Records from a data source:
★ ★ ★ ★ ★ ★ ★

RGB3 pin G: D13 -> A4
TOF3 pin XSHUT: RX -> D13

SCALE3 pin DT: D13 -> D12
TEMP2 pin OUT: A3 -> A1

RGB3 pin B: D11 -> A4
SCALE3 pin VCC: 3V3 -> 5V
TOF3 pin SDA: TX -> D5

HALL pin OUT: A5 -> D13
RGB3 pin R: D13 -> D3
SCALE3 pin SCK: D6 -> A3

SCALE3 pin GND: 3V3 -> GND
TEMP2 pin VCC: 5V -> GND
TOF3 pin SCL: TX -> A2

★ ★ ★ ★ ★ ★ ★

Give every line above again, word for word.

▸ **Finished task**:
RGB3 pin G: D13 -> A4
TOF3 pin XSHUT: RX -> D13

SCALE3 pin DT: D13 -> D12
TEMP2 pin OUT: A3 -> A1

RGB3 pin B: D11 -> A4
SCALE3 pin VCC: 3V3 -> 5V
TOF3 pin SDA: TX -> D5

HALL pin OUT: A5 -> D13
RGB3 pin R: D13 -> D3
SCALE3 pin SCK: D6 -> A3

SCALE3 pin GND: 3V3 -> GND
TEMP2 pin VCC: 5V -> GND
TOF3 pin SCL: TX -> A2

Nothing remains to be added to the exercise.